## INFORMATION SUPPLIED
──────────────────────────────

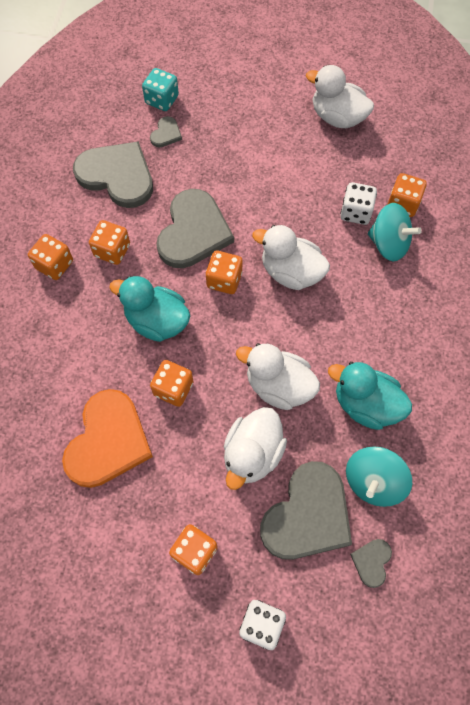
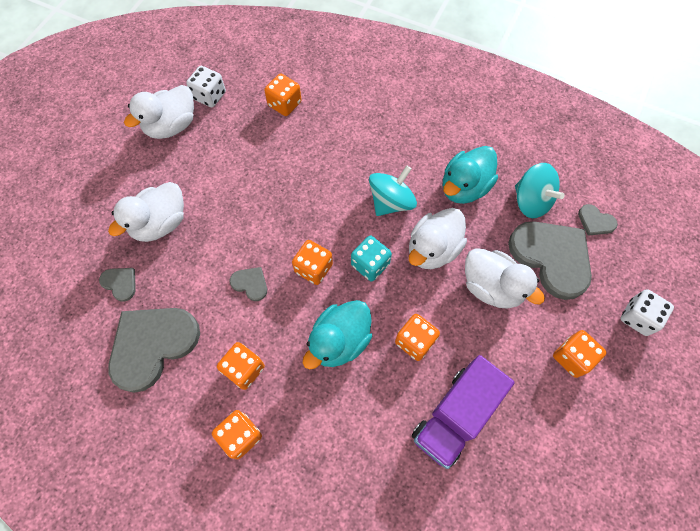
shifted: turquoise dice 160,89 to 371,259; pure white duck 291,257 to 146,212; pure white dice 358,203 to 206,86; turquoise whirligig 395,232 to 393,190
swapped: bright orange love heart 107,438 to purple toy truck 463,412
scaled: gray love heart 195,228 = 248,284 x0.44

──────────────────────────────

## WORK TASK
Transcribe the material exactly, leaving every picture out.

## RESPONSE AREA
shifted: turquoise dice 160,89 to 371,259; pure white duck 291,257 to 146,212; pure white dice 358,203 to 206,86; turquoise whirligig 395,232 to 393,190
swapped: bright orange love heart 107,438 to purple toy truck 463,412
scaled: gray love heart 195,228 = 248,284 x0.44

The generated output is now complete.